■ **What you are asked to do**
Please set down every entry again exactly as it stands, without the pictures.

(Scene comparison data)
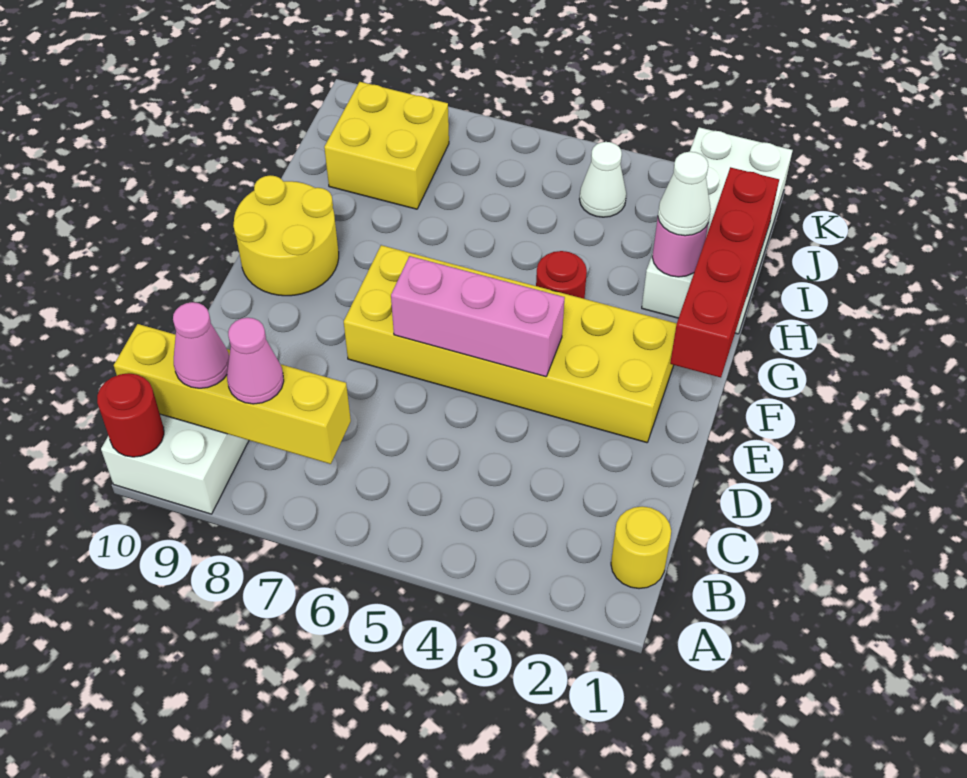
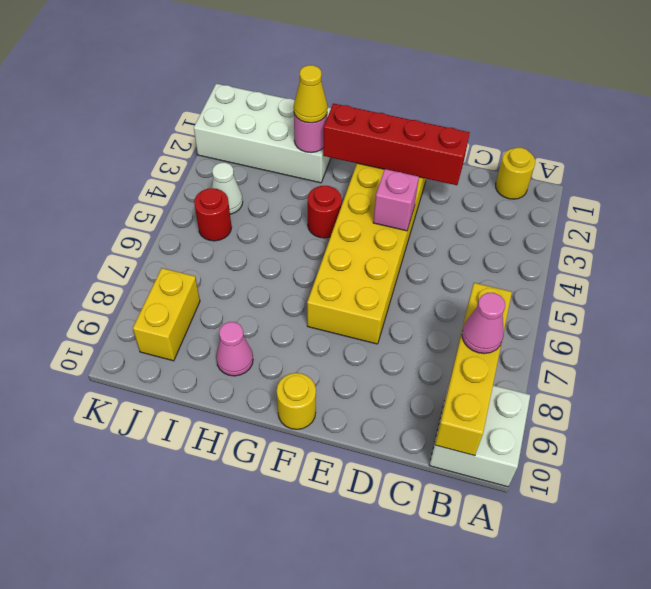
red 1x1 round brick [97,373,164,457] -> red 1x1 round brick moved to [194,188,232,241]
pink 1x1 cone [173,302,229,388] -> pink 1x1 cone moved to [216,322,253,376]
pink 1x3 brick [391,256,565,377] -> pink 1x1 brick [373,169,419,231]
red 1x4 brick [670,167,779,378] -> red 1x4 brick moved to [323,103,470,185]
yellow 2x2 round brick [233,175,339,296] -> yellow 1x1 round brick [277,373,316,429]
white 1x1 cone [658,152,710,236] -> yellow 1x1 cone [294,65,328,123]
yellow 2x2 brick [324,82,449,209] -> yellow 1x2 brick [133,268,200,361]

■ **Task answer**
red 1x1 round brick [97,373,164,457] -> red 1x1 round brick moved to [194,188,232,241]
pink 1x1 cone [173,302,229,388] -> pink 1x1 cone moved to [216,322,253,376]
pink 1x3 brick [391,256,565,377] -> pink 1x1 brick [373,169,419,231]
red 1x4 brick [670,167,779,378] -> red 1x4 brick moved to [323,103,470,185]
yellow 2x2 round brick [233,175,339,296] -> yellow 1x1 round brick [277,373,316,429]
white 1x1 cone [658,152,710,236] -> yellow 1x1 cone [294,65,328,123]
yellow 2x2 brick [324,82,449,209] -> yellow 1x2 brick [133,268,200,361]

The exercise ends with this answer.